> **Problem to work on**:
Look in the material below for the line with "black line: (243, 102) -> (331, 159), moved" and the line with "gray star: (332, 262) -> (366, 238), moved", then set down exactly those two lines and all lines between, nothing more.

--------

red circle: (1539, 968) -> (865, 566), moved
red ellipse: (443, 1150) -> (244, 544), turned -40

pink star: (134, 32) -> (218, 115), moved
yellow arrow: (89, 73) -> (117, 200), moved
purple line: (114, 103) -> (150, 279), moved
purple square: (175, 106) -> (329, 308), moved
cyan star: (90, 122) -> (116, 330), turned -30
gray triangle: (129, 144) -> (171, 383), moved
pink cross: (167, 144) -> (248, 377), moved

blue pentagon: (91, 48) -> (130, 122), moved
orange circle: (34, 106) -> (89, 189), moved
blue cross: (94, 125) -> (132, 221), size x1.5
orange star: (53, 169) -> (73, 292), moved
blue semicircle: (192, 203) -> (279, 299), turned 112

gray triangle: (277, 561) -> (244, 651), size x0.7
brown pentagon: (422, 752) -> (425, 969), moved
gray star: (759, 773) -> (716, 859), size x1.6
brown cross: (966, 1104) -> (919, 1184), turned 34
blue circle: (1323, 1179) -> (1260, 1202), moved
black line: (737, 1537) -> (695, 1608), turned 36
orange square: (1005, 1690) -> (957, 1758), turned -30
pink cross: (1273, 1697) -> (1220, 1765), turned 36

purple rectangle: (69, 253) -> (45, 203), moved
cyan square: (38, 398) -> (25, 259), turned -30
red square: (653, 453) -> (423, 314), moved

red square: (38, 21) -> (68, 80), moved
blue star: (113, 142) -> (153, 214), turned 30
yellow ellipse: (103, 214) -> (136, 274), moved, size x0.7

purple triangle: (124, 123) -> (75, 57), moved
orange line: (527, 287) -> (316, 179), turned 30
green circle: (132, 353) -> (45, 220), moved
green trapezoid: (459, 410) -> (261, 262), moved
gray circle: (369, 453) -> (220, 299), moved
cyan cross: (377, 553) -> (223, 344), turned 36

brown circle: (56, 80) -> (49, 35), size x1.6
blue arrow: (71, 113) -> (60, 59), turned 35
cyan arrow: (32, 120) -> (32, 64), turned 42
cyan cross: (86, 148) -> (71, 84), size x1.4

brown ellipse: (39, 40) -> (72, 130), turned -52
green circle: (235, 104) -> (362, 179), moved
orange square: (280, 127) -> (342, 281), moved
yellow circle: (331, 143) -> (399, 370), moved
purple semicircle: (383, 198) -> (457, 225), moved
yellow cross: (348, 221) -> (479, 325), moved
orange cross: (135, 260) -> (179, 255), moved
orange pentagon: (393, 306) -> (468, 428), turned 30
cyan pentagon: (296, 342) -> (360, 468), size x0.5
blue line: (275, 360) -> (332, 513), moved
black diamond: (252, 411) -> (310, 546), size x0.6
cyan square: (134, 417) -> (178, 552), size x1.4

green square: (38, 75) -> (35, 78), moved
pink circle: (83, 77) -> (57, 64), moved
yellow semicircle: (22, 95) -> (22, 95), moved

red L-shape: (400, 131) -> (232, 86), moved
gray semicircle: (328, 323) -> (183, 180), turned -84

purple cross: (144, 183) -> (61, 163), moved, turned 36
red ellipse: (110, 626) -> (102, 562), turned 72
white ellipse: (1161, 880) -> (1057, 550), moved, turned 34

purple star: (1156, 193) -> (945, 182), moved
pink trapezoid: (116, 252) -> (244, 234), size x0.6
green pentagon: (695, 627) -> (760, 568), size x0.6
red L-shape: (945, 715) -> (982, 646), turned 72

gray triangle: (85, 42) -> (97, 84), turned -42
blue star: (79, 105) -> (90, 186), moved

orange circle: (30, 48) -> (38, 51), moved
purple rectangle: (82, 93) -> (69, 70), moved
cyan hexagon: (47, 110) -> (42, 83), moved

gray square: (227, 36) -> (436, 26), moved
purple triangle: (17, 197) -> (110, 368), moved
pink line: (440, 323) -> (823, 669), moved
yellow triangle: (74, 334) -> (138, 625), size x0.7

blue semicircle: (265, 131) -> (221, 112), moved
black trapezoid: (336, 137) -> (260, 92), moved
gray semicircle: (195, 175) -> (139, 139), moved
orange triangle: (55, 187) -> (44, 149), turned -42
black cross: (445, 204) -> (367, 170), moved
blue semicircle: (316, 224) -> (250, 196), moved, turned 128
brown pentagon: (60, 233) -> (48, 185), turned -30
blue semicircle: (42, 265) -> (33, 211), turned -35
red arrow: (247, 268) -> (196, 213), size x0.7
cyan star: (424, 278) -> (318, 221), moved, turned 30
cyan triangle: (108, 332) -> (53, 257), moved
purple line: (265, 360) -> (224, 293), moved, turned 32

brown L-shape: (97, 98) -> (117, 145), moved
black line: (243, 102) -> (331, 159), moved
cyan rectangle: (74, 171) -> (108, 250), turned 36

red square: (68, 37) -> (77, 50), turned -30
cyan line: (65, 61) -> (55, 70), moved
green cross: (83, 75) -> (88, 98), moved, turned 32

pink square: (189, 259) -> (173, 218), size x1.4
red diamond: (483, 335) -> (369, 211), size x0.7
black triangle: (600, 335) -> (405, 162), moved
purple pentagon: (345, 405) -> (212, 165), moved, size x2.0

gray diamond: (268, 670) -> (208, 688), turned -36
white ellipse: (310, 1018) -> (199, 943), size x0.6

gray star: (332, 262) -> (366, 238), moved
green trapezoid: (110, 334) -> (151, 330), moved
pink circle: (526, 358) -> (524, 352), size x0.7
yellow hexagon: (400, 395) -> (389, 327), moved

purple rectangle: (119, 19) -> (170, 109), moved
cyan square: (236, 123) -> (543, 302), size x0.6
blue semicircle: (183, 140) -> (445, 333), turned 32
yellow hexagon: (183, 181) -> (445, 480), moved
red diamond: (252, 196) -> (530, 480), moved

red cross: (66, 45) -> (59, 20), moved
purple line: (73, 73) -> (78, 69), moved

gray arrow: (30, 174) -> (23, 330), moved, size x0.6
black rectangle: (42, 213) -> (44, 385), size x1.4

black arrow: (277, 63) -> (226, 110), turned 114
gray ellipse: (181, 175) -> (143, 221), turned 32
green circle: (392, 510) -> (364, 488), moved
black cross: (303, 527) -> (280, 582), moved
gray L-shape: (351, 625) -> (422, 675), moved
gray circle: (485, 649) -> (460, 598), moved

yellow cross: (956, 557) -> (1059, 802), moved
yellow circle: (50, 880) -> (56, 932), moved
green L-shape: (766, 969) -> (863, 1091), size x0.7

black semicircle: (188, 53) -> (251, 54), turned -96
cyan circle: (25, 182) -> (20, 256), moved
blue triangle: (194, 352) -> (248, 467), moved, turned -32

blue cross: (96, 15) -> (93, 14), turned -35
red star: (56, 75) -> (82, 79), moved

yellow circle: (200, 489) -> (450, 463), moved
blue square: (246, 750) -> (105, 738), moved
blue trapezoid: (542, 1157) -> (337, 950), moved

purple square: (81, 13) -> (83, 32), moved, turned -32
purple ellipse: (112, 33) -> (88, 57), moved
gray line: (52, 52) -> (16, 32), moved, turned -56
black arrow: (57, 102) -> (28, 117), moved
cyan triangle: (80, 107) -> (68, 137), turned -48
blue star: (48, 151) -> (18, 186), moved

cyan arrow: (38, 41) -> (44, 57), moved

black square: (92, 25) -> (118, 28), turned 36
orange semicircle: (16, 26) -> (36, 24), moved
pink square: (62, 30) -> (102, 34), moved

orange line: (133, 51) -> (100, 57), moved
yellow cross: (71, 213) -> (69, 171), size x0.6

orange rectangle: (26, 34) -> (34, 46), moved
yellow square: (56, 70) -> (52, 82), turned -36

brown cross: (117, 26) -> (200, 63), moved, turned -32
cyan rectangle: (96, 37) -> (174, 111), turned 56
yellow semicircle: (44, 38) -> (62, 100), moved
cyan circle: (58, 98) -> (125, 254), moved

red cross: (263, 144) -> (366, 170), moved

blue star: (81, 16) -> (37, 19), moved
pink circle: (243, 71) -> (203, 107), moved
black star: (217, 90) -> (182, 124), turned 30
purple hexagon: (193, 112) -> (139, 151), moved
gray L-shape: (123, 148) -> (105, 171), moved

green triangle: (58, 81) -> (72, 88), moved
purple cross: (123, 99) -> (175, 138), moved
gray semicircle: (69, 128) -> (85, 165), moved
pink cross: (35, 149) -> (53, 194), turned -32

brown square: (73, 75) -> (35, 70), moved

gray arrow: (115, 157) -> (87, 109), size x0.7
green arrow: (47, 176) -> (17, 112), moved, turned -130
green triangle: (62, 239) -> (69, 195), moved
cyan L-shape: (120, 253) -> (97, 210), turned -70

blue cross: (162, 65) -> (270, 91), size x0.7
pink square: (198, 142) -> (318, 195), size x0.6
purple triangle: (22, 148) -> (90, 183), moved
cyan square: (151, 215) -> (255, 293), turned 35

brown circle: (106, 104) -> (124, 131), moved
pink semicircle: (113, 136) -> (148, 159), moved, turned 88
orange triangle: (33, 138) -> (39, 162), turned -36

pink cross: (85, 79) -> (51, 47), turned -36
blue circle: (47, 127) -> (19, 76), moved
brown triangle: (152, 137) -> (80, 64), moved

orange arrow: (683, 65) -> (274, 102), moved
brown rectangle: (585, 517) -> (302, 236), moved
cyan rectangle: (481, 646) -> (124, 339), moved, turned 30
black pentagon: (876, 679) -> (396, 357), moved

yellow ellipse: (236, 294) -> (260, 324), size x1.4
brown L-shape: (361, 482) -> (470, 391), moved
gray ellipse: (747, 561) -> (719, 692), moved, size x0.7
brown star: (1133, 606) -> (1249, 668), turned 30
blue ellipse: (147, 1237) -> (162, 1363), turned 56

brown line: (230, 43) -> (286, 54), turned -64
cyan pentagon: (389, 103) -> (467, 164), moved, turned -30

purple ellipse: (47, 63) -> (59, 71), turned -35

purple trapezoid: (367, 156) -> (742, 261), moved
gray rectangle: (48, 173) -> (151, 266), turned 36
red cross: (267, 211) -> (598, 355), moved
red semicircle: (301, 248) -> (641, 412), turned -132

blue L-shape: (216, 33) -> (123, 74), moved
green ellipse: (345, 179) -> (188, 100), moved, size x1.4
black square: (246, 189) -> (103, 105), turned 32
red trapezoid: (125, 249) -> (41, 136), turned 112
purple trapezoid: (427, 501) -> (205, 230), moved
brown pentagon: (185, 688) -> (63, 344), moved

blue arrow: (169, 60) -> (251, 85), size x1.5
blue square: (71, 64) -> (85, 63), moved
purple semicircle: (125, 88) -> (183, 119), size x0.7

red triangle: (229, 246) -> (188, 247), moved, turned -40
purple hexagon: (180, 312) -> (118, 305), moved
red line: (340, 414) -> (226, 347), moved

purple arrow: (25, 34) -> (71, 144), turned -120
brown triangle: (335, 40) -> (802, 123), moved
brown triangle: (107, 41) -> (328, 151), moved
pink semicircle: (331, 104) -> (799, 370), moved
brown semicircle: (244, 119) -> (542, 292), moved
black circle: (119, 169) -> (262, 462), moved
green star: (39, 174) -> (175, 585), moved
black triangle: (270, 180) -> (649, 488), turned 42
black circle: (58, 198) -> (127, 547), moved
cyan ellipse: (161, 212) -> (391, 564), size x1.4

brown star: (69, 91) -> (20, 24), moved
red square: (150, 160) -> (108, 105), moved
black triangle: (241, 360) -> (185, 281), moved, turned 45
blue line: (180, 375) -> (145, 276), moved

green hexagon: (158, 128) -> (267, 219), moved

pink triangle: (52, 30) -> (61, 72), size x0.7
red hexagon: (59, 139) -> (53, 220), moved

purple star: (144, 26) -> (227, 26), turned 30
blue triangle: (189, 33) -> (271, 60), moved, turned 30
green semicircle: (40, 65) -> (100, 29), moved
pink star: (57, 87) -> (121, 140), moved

--------

> **Task result**:
black line: (243, 102) -> (331, 159), moved
cyan rectangle: (74, 171) -> (108, 250), turned 36

red square: (68, 37) -> (77, 50), turned -30
cyan line: (65, 61) -> (55, 70), moved
green cross: (83, 75) -> (88, 98), moved, turned 32

pink square: (189, 259) -> (173, 218), size x1.4
red diamond: (483, 335) -> (369, 211), size x0.7
black triangle: (600, 335) -> (405, 162), moved
purple pentagon: (345, 405) -> (212, 165), moved, size x2.0

gray diamond: (268, 670) -> (208, 688), turned -36
white ellipse: (310, 1018) -> (199, 943), size x0.6

gray star: (332, 262) -> (366, 238), moved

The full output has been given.